YOUR GOAL:
Each entry should be set down again verbatim, with the images omitted.

RECORDS FOR THIS EXERCISE:
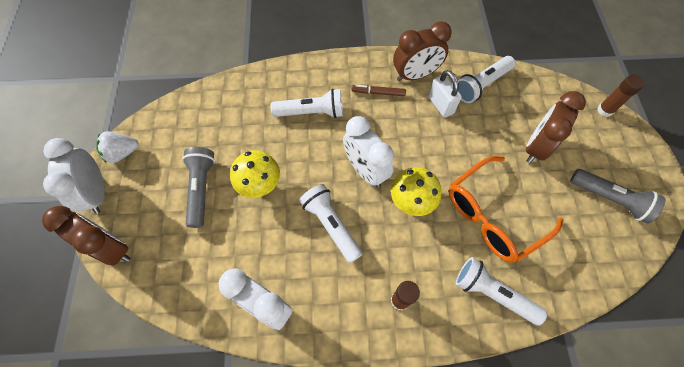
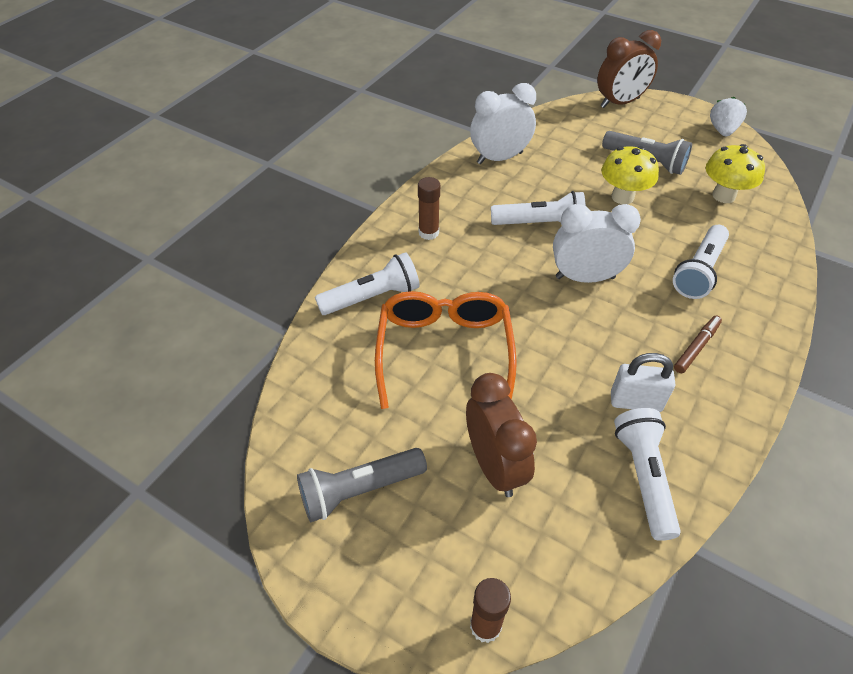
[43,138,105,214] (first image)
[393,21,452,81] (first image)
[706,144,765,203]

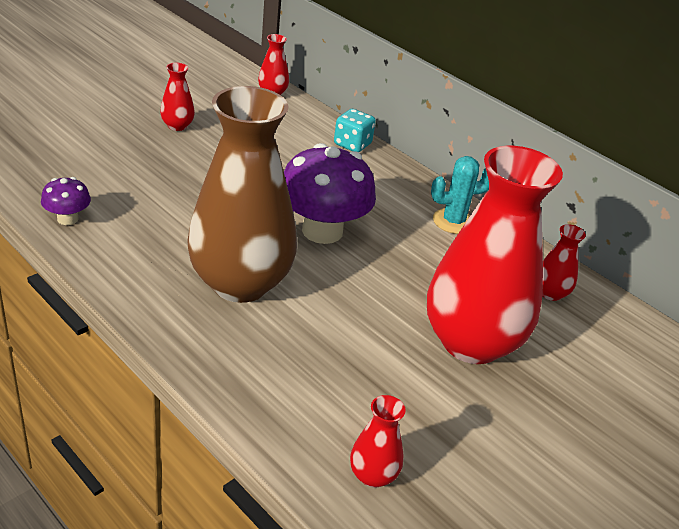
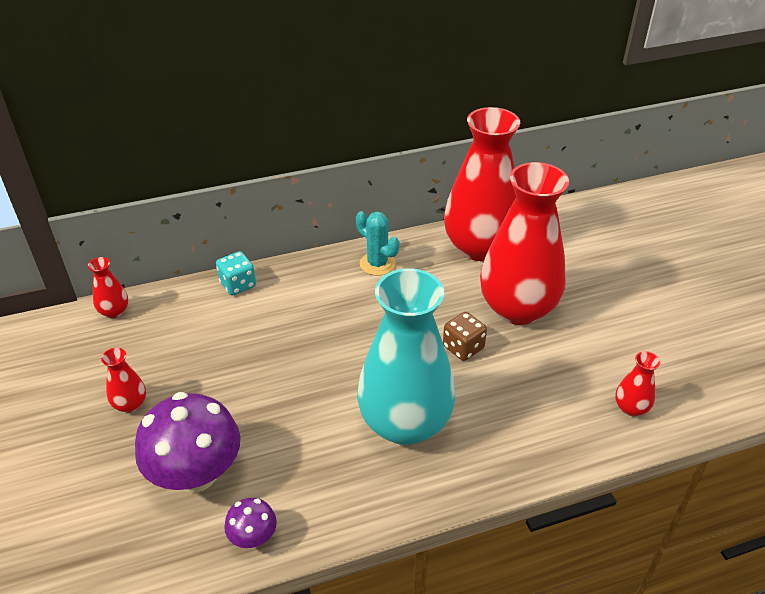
[443,312,487,361]
[135,392,240,493]
[357,268,455,445]
[356,211,399,276]
[444,107,520,261]

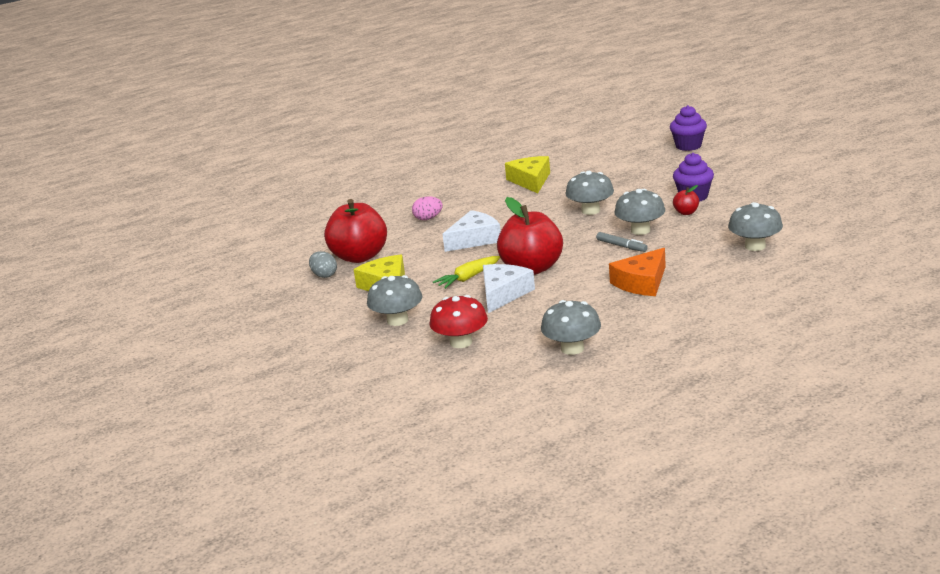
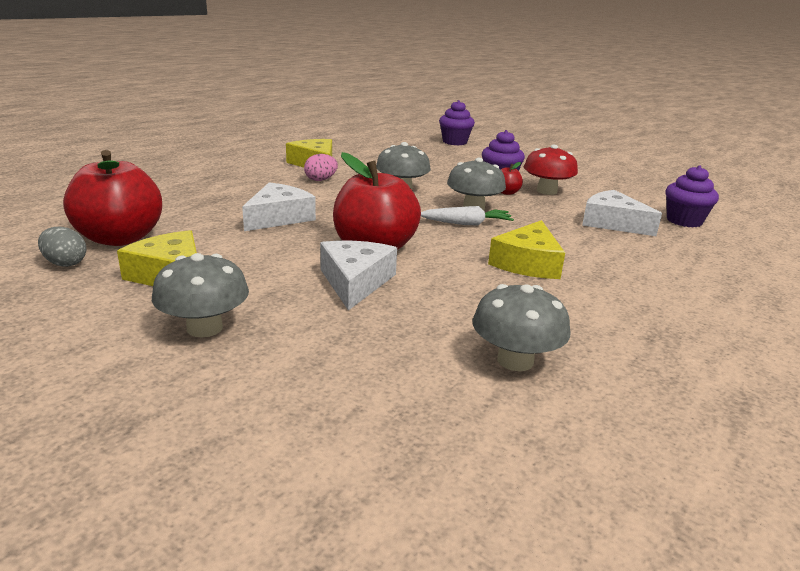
[433,256,500,289] (first image)
[665,165,719,227]
[304,154,338,181]
[524,145,578,195]
[421,206,514,225]
[582,190,662,236]
[488,220,565,279]

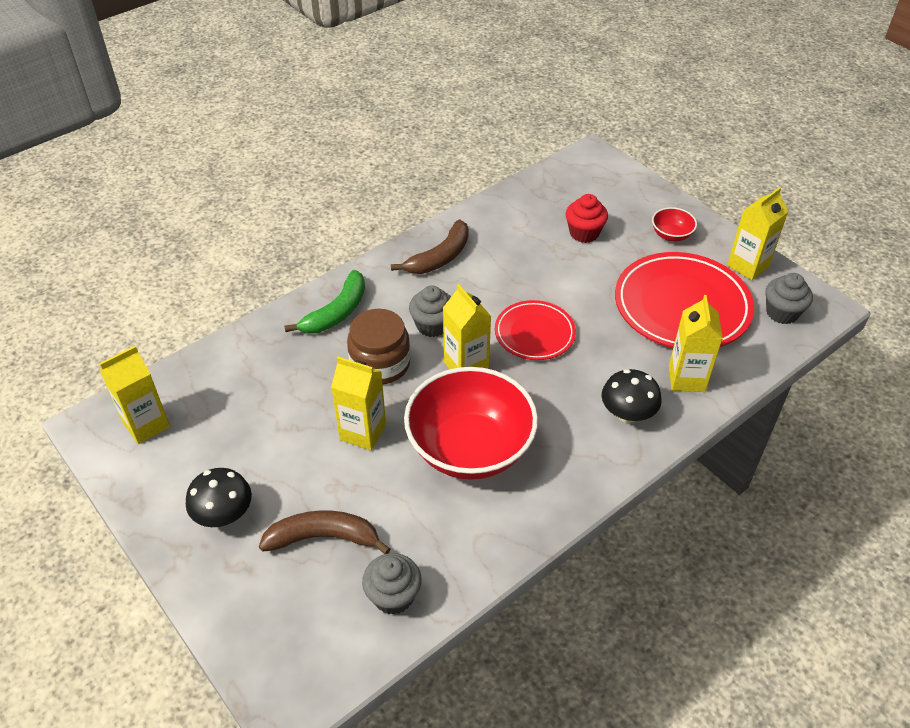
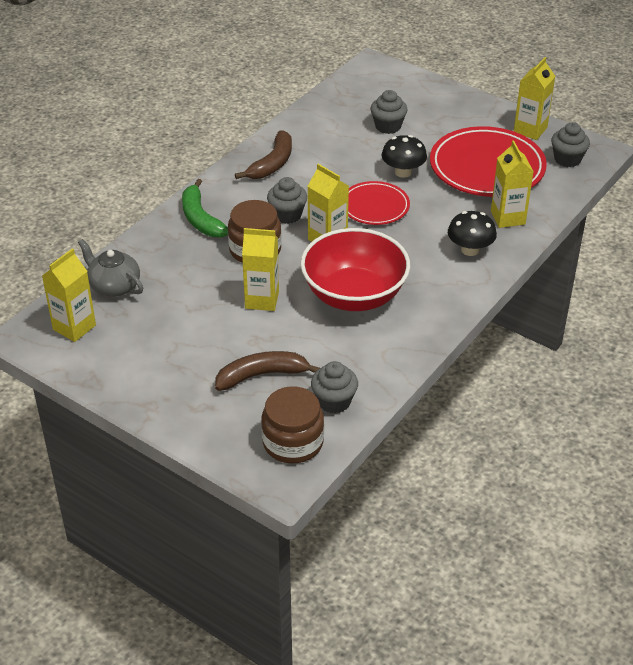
[652,207,697,241] (first image)
[78,239,143,297]
[261,386,324,464]
[382,135,427,178]
[371,90,408,134]
[182,179,228,238]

ANSWER FOR THIS EXERCISE:
[43,138,105,214] (first image)
[393,21,452,81] (first image)
[706,144,765,203]

[443,312,487,361]
[135,392,240,493]
[357,268,455,445]
[356,211,399,276]
[444,107,520,261]

[433,256,500,289] (first image)
[665,165,719,227]
[304,154,338,181]
[524,145,578,195]
[421,206,514,225]
[582,190,662,236]
[488,220,565,279]

[652,207,697,241] (first image)
[78,239,143,297]
[261,386,324,464]
[382,135,427,178]
[371,90,408,134]
[182,179,228,238]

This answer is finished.